[Two-dimensional motion records]
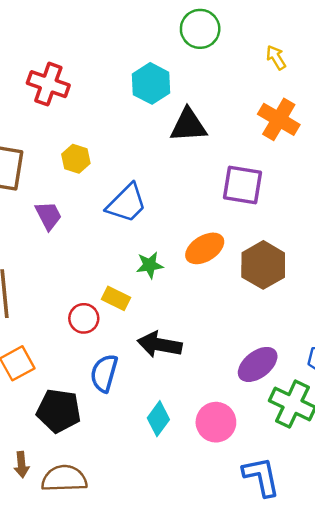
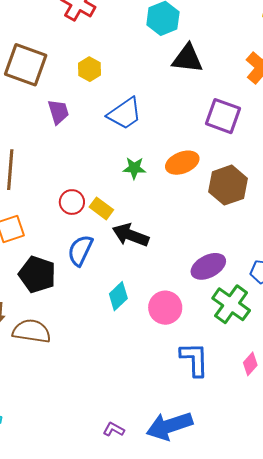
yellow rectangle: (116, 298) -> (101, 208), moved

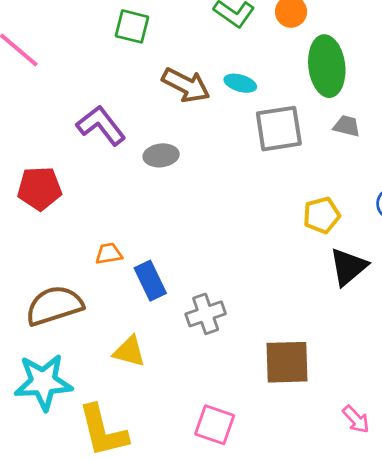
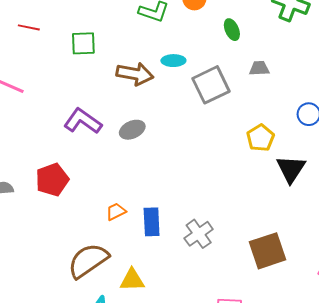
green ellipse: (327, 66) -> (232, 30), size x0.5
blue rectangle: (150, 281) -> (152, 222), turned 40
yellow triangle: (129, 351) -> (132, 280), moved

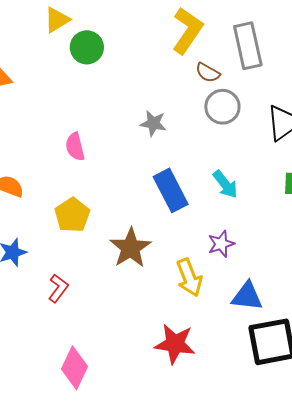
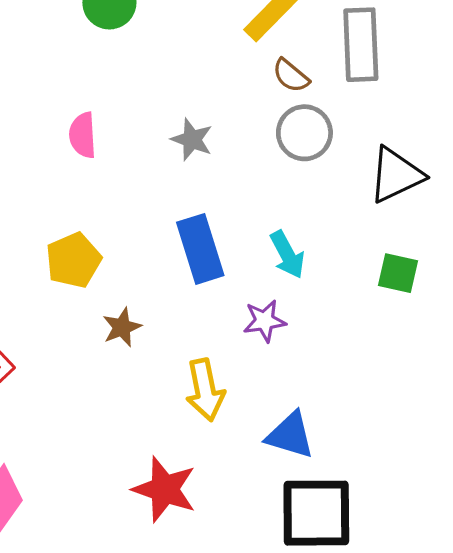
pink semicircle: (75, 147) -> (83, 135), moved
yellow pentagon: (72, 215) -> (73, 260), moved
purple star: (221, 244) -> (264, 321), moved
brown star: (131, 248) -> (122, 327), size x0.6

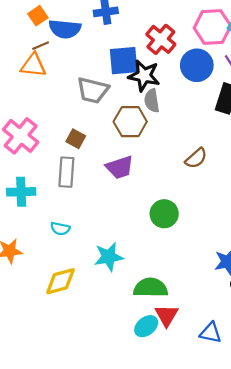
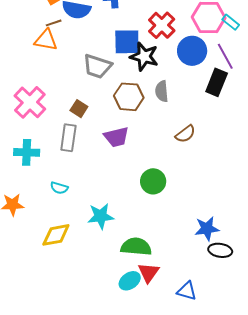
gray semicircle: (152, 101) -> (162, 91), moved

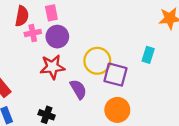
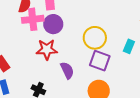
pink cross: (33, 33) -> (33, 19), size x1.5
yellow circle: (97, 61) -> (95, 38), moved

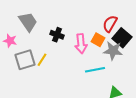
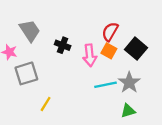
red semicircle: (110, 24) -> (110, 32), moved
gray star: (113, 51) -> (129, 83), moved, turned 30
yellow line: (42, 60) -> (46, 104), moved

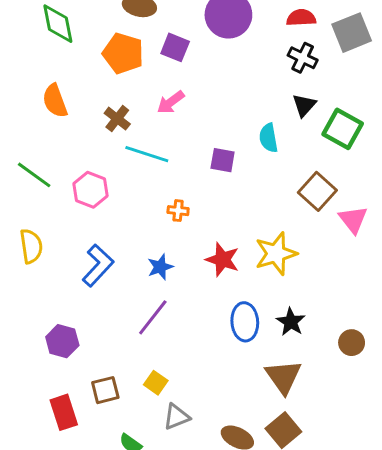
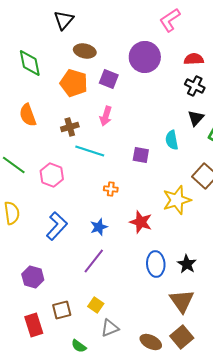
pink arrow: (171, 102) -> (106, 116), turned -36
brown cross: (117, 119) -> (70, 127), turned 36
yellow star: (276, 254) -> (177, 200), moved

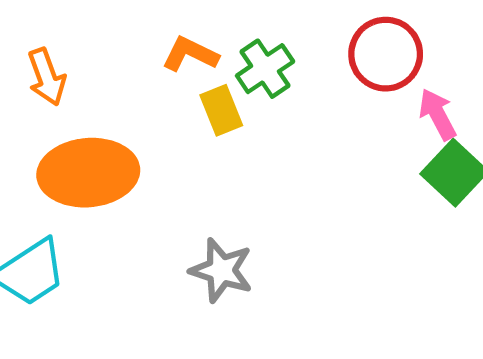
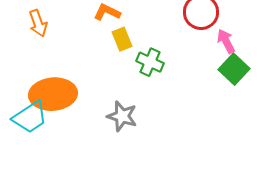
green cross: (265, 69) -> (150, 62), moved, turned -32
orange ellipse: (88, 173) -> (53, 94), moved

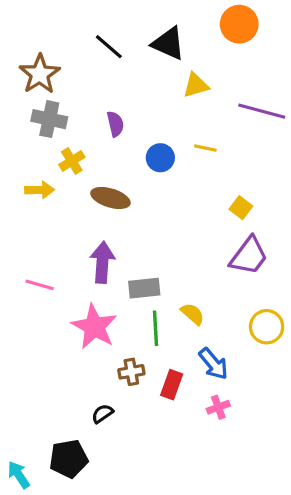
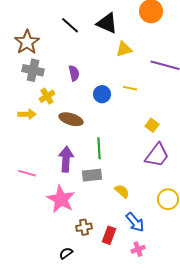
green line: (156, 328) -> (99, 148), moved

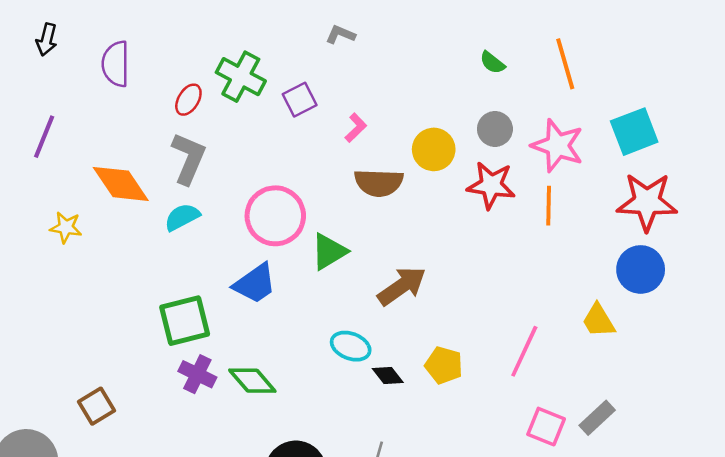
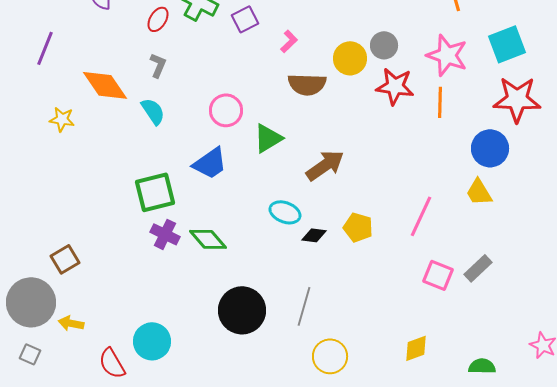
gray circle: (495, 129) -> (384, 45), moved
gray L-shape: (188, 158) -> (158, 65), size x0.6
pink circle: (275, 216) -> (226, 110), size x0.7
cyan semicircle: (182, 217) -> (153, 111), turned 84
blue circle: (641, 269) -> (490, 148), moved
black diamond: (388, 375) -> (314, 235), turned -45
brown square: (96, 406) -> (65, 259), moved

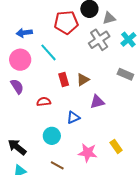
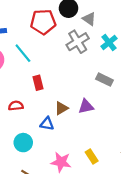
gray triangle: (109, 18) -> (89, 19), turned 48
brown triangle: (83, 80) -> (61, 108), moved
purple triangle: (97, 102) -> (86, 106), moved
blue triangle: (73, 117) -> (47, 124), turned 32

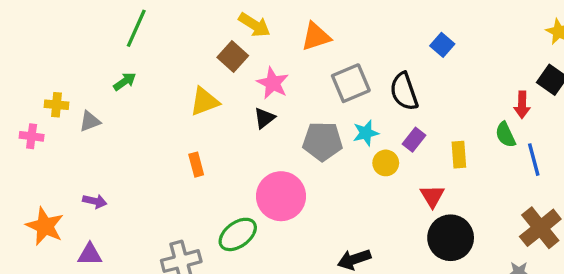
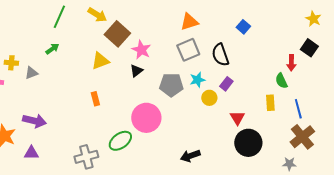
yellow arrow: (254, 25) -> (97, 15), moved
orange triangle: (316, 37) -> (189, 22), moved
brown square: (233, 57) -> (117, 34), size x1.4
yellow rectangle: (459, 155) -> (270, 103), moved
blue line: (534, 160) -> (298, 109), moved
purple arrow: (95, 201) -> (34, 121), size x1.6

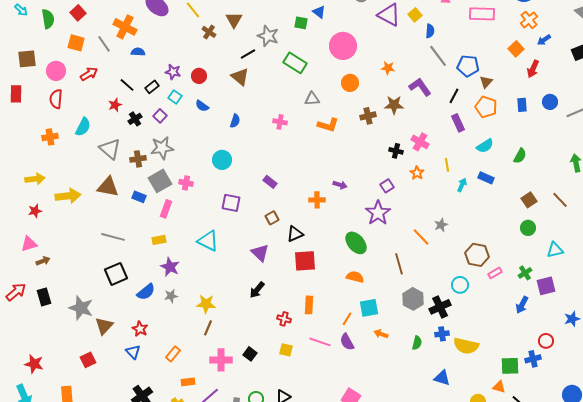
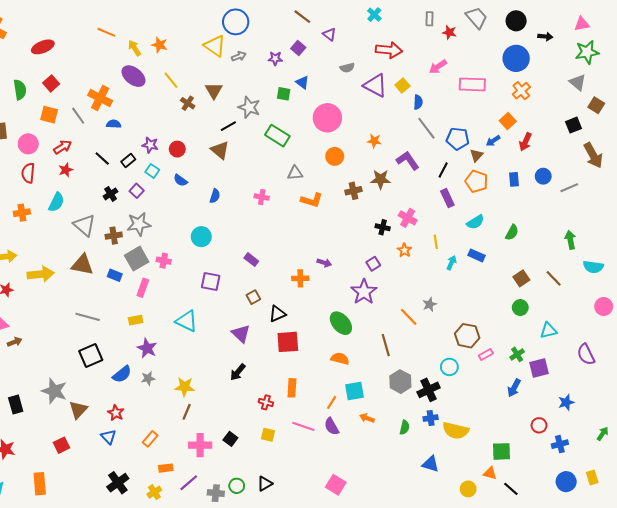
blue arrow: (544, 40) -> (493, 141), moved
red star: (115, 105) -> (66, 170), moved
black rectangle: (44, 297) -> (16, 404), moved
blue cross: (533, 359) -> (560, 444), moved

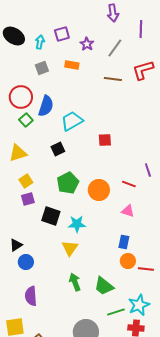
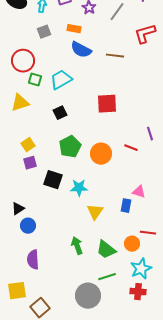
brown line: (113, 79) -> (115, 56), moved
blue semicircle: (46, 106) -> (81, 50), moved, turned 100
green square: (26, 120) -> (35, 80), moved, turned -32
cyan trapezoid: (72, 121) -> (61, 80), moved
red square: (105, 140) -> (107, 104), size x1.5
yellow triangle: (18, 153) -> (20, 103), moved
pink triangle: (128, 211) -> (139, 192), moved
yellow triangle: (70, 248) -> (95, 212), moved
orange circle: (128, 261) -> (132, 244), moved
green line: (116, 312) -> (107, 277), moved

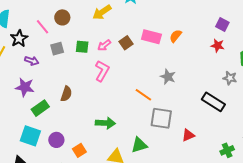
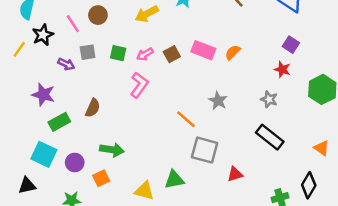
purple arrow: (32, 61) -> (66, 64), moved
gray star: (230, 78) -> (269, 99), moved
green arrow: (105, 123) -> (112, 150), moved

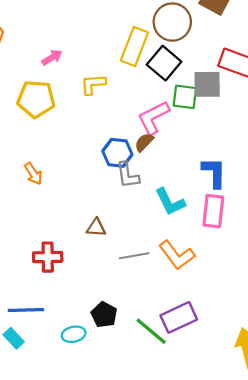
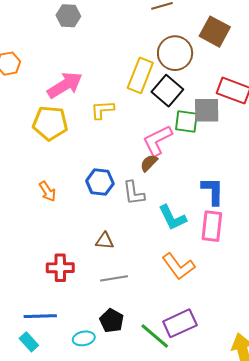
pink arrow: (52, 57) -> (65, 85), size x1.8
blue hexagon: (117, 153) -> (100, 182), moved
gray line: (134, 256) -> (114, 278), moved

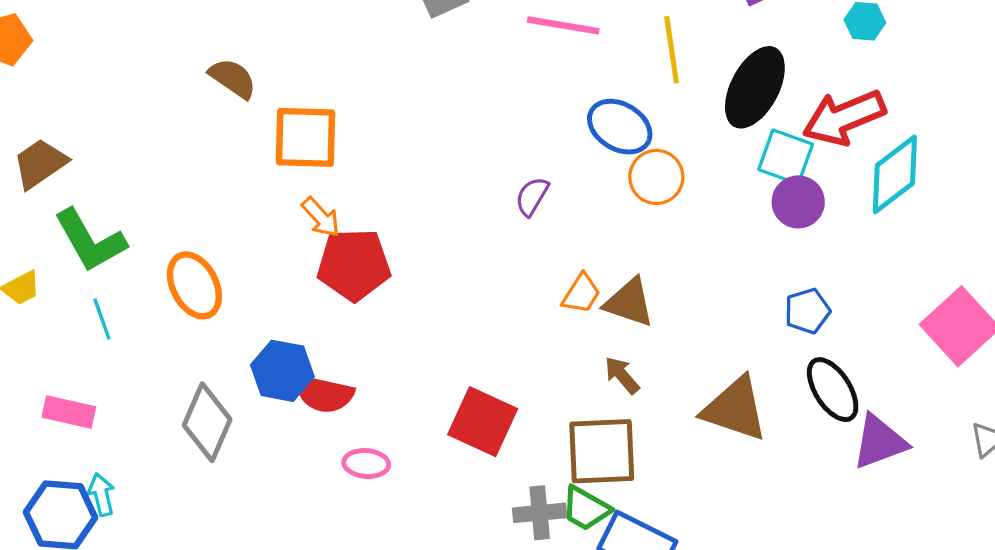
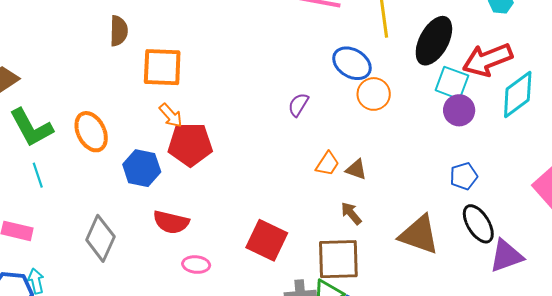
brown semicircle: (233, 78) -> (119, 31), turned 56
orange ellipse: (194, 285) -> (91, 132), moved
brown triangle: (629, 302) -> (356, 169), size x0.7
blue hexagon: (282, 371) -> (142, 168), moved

* PROMPT:
Return each line from the records that includes the word "triangle".

* TASK ANSWER:
yellow triangle: (129, 351) -> (132, 280), moved
gray triangle: (109, 18) -> (89, 19), turned 48
brown triangle: (83, 80) -> (61, 108), moved
purple triangle: (97, 102) -> (86, 106), moved
blue triangle: (73, 117) -> (47, 124), turned 32
orange triangle: (316, 37) -> (189, 22), moved
yellow triangle: (18, 153) -> (20, 103), moved
pink triangle: (128, 211) -> (139, 192), moved
yellow triangle: (70, 248) -> (95, 212), moved
brown triangle: (629, 302) -> (356, 169), size x0.7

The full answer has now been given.